*Problem to solve*. What is needed is an exact reproduction of the listing, without its pictures.

*Extracted material*.

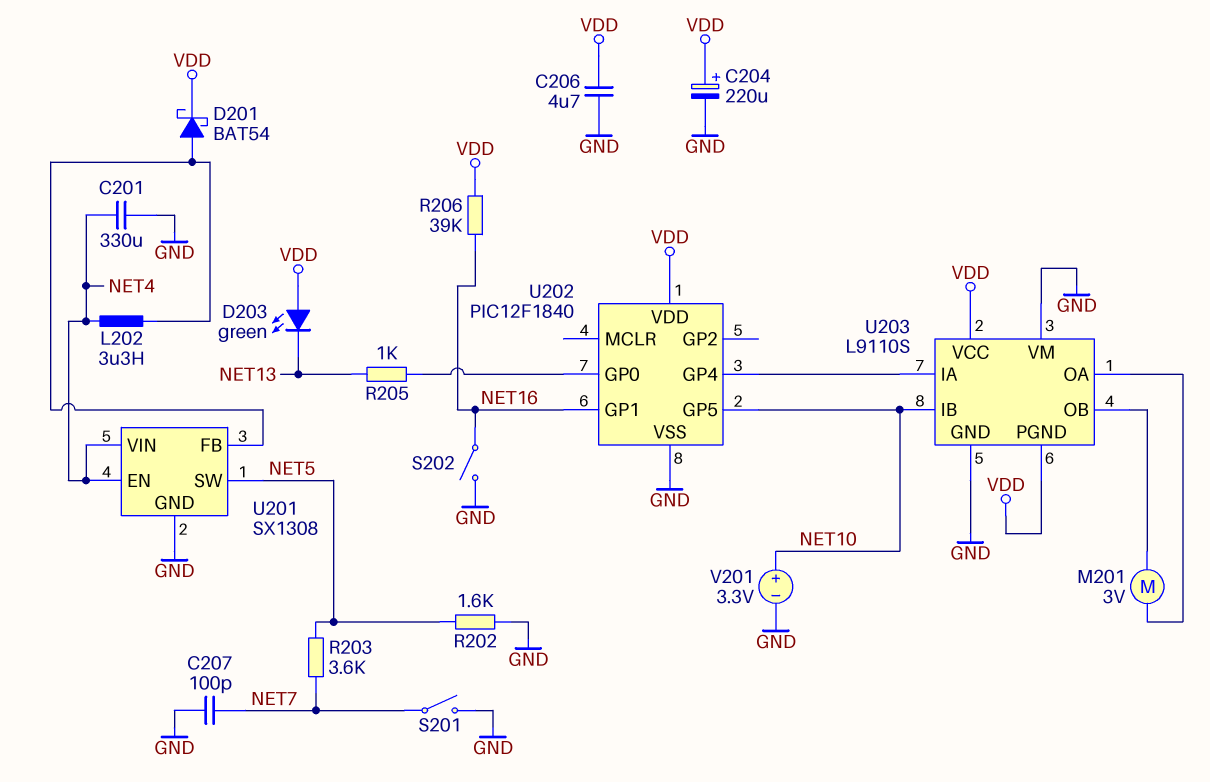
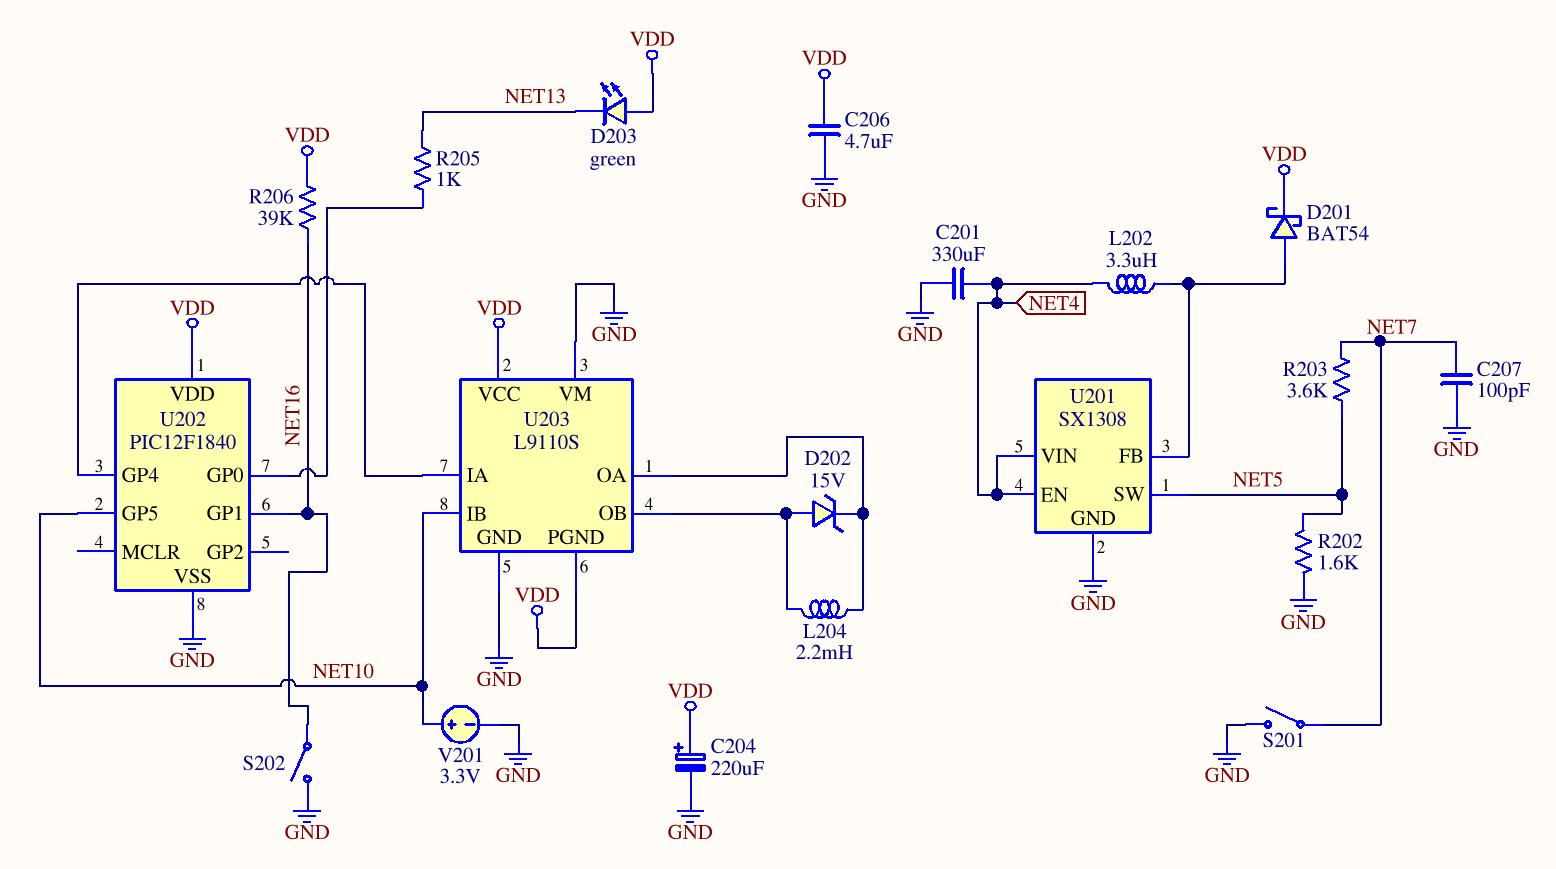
D202: none -> zener 15V (A U203/OB, K U203/OA)
L204: none -> 2.2mH (U203/OA, U203/OB)
M201: motor 3V (U203/OA, U203/OB) -> none

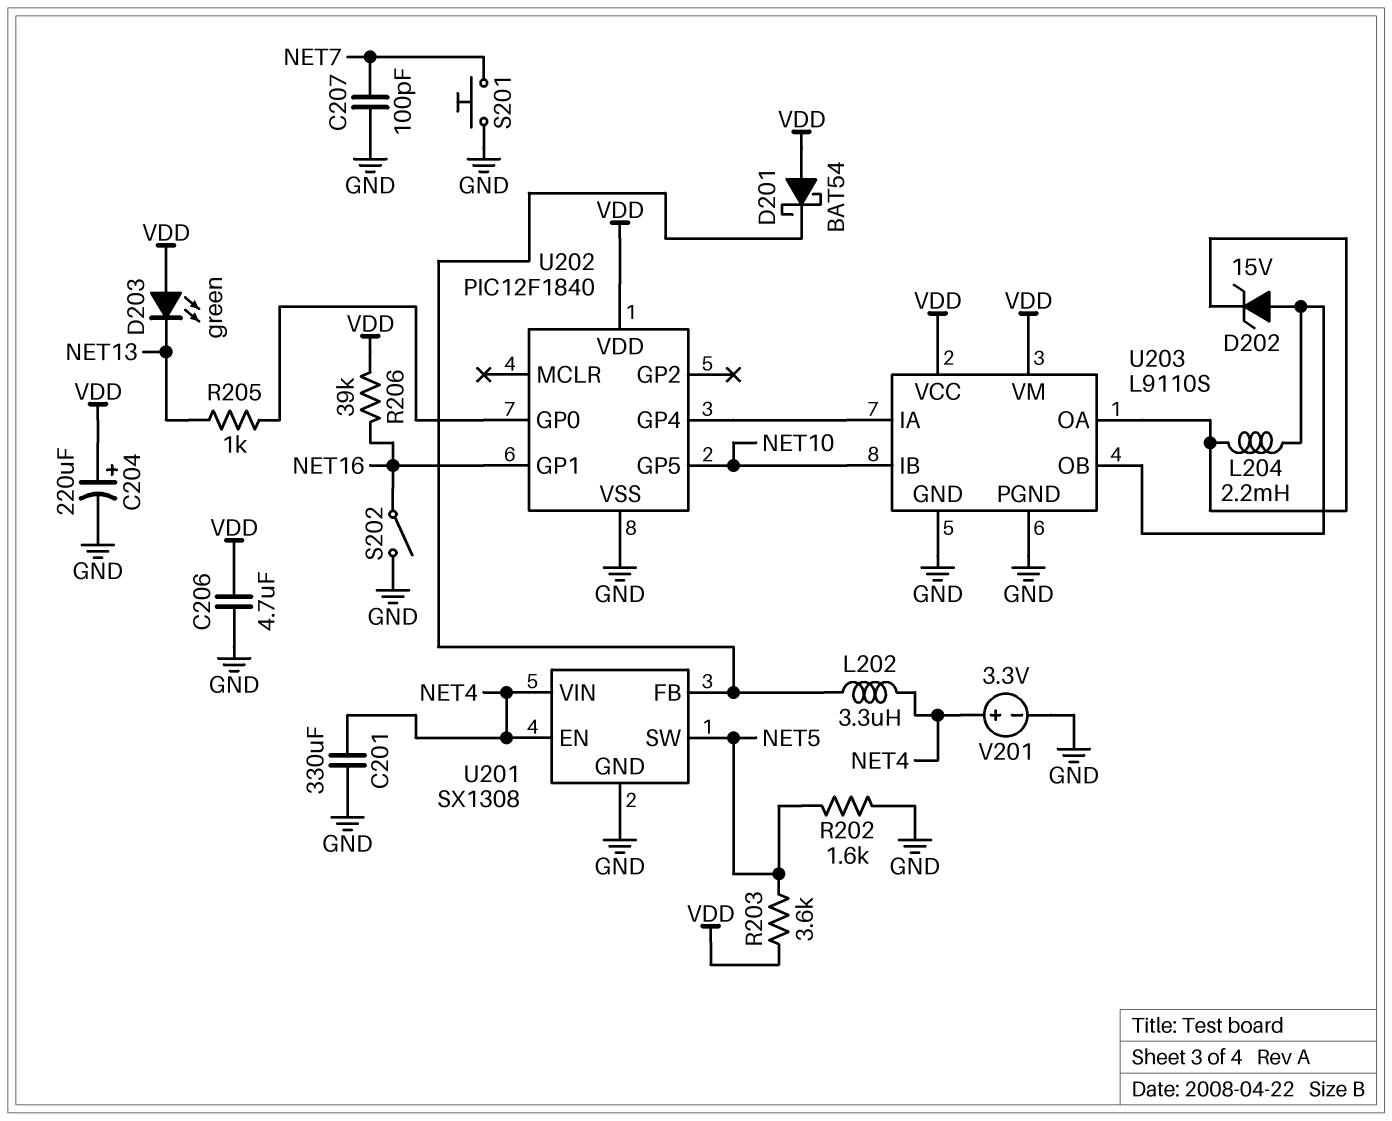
D201: schottky BAT54 (A U201/FB, K VDD) -> schottky BAT54 (A VDD, K U201/FB)
R203: 3.6k (NET5, NET7) -> 3.6k (NET5, VDD)
S201: switch (GND, NET7) -> button (GND, NET7)
U203 pin PGND: VDD -> GND
U203 pin VM: GND -> VDD
V201: 3.3V (plus NET10, minus GND) -> 3.3V (plus NET4, minus GND)

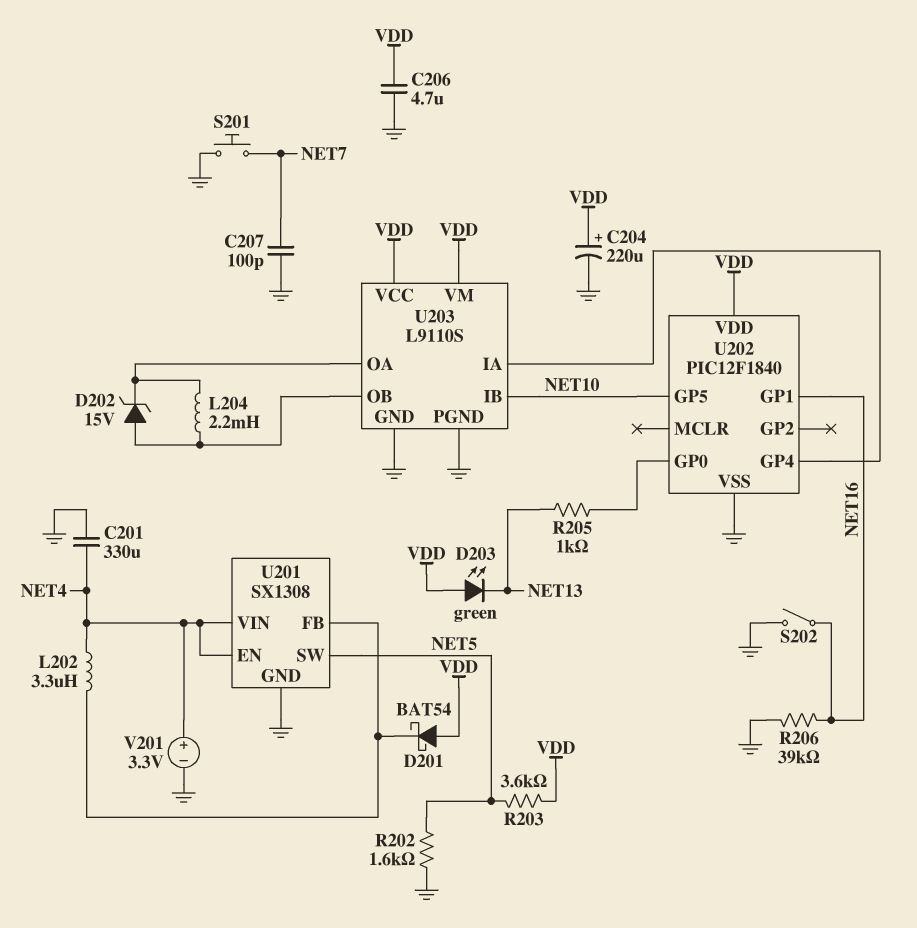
R206: 39k (NET16, VDD) -> 39k (GND, NET16)

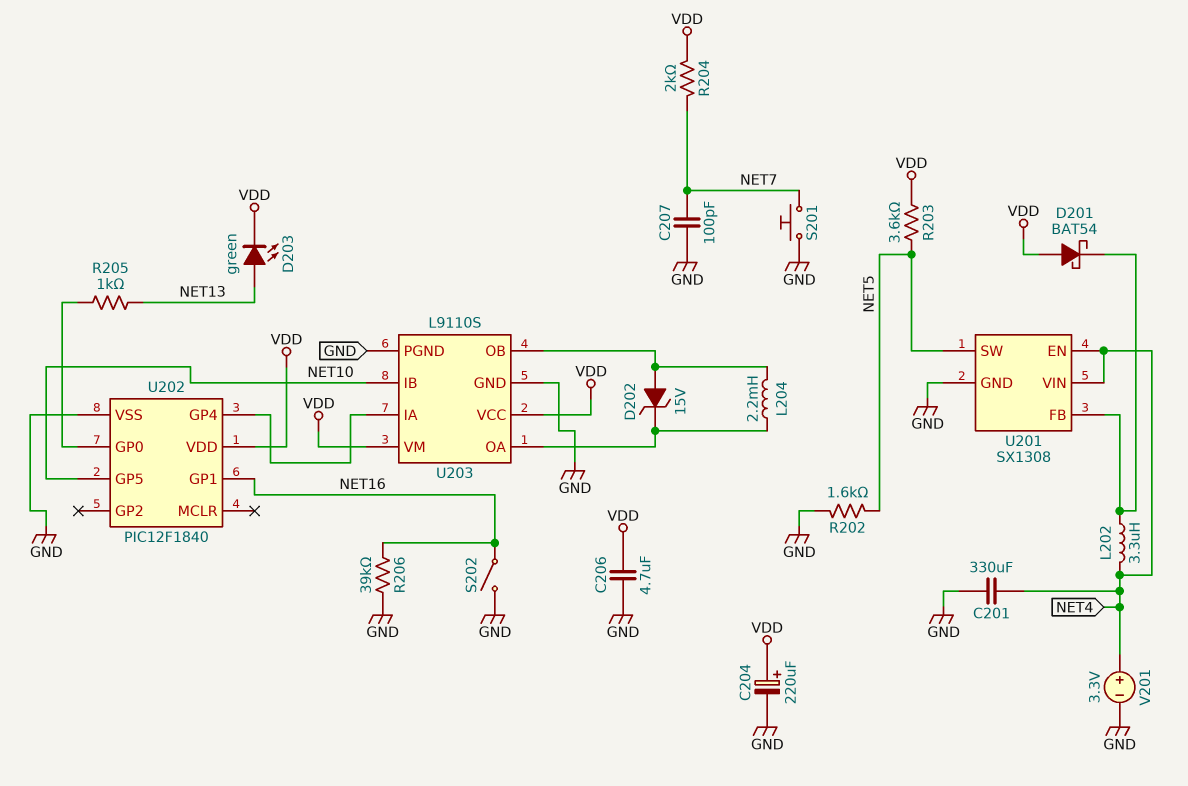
D203: LED green (A VDD, K NET13) -> LED green (A NET13, K VDD)
R204: none -> 2k (NET7, VDD)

*Exercise result*.
D202: none -> zener 15V (A U203/OB, K U203/OA)
L204: none -> 2.2mH (U203/OA, U203/OB)
M201: motor 3V (U203/OA, U203/OB) -> none

D201: schottky BAT54 (A U201/FB, K VDD) -> schottky BAT54 (A VDD, K U201/FB)
R203: 3.6k (NET5, NET7) -> 3.6k (NET5, VDD)
S201: switch (GND, NET7) -> button (GND, NET7)
U203 pin PGND: VDD -> GND
U203 pin VM: GND -> VDD
V201: 3.3V (plus NET10, minus GND) -> 3.3V (plus NET4, minus GND)

R206: 39k (NET16, VDD) -> 39k (GND, NET16)

D203: LED green (A VDD, K NET13) -> LED green (A NET13, K VDD)
R204: none -> 2k (NET7, VDD)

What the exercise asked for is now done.